| Exercise prompt |
Of all the lines in the material, tally those containing the string "book", and report nothing but the total.

| Extracted information |
- - - - - - -
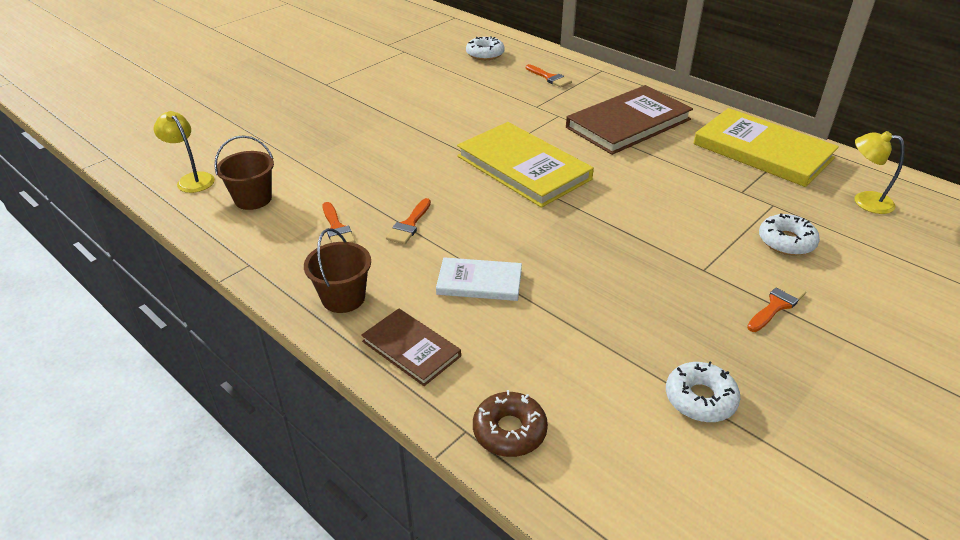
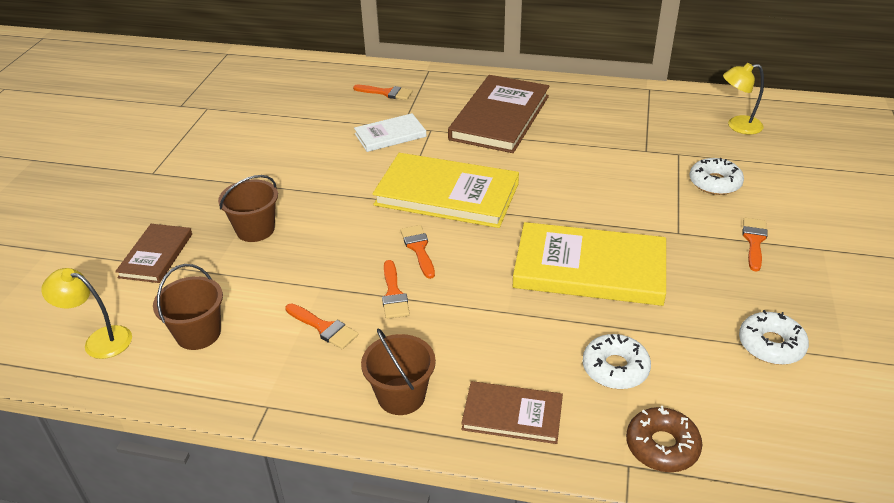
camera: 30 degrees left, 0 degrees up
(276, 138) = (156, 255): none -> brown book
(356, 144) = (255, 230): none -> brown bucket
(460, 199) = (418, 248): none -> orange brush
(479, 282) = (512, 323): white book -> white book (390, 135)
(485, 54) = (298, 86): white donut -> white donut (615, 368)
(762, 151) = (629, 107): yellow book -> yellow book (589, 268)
- - - - - - -
| Response area |
3